• **Task statement**
What is needed here is an exact repetition of the records below, beginning at the line that has "(560, 277) = (684, 234): white" and stopping after the line that has "camera: 155 degrees right, 5 degrees up".
- Opening Delimiter -
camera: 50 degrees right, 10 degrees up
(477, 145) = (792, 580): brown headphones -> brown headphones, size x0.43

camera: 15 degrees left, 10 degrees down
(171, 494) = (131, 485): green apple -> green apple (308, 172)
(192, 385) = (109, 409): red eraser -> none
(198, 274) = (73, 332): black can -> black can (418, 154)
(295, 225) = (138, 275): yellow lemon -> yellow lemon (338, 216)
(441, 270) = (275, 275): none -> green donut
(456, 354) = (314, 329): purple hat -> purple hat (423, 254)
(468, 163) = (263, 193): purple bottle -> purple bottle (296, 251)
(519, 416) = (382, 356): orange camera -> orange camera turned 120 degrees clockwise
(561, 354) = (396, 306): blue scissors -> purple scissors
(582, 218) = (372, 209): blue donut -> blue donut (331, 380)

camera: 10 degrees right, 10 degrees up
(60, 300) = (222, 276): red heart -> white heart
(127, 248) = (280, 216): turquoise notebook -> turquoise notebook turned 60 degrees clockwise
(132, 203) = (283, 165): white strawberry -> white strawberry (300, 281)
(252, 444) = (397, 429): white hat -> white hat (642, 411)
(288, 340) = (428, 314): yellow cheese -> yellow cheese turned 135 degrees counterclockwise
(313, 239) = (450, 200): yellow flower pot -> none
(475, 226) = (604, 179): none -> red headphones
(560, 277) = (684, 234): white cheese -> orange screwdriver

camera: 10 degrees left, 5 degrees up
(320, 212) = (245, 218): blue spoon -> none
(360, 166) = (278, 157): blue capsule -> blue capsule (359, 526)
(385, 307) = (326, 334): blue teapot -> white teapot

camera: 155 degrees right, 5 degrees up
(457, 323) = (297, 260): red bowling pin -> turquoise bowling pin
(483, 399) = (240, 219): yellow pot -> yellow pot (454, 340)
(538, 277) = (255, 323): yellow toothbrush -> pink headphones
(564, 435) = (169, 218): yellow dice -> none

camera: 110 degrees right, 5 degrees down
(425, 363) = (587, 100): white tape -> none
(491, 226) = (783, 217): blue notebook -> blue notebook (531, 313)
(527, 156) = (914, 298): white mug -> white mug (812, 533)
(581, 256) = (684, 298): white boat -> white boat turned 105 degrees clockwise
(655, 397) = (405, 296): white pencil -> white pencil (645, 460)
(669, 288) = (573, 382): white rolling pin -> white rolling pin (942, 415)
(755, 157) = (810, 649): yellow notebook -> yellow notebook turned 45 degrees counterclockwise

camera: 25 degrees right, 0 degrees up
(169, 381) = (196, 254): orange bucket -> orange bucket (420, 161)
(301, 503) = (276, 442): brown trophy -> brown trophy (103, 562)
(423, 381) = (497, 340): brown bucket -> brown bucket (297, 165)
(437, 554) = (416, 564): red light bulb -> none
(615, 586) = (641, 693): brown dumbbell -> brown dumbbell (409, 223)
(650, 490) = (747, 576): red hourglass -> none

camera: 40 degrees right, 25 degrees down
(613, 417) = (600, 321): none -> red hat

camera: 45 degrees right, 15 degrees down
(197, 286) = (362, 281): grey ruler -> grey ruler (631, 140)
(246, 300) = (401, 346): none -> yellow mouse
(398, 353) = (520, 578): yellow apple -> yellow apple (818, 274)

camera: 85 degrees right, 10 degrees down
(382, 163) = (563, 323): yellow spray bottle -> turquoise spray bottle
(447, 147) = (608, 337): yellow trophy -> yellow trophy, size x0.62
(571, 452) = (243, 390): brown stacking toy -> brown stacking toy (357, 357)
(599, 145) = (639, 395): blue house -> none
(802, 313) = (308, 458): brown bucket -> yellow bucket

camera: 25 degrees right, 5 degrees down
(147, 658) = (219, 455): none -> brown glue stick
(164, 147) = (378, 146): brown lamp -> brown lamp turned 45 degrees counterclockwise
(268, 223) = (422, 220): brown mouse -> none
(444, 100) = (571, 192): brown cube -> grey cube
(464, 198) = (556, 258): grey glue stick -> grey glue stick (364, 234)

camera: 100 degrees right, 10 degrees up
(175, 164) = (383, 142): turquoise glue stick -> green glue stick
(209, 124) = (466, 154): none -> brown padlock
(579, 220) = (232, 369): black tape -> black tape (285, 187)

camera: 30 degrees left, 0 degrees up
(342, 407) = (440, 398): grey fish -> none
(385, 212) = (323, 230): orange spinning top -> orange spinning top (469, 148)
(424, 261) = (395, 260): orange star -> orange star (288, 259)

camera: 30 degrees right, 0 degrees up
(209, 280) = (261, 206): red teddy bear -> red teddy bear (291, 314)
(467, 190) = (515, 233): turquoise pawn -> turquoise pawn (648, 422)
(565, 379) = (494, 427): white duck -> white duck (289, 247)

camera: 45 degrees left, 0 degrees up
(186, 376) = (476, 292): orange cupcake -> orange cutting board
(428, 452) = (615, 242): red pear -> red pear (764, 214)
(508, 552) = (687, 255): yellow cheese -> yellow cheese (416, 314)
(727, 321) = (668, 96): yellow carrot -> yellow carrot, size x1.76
- Closing Delimiter -
• **Answer box**
(560, 277) = (684, 234): white cheese -> orange screwdriver

camera: 10 degrees left, 5 degrees up
(320, 212) = (245, 218): blue spoon -> none
(360, 166) = (278, 157): blue capsule -> blue capsule (359, 526)
(385, 307) = (326, 334): blue teapot -> white teapot

camera: 155 degrees right, 5 degrees up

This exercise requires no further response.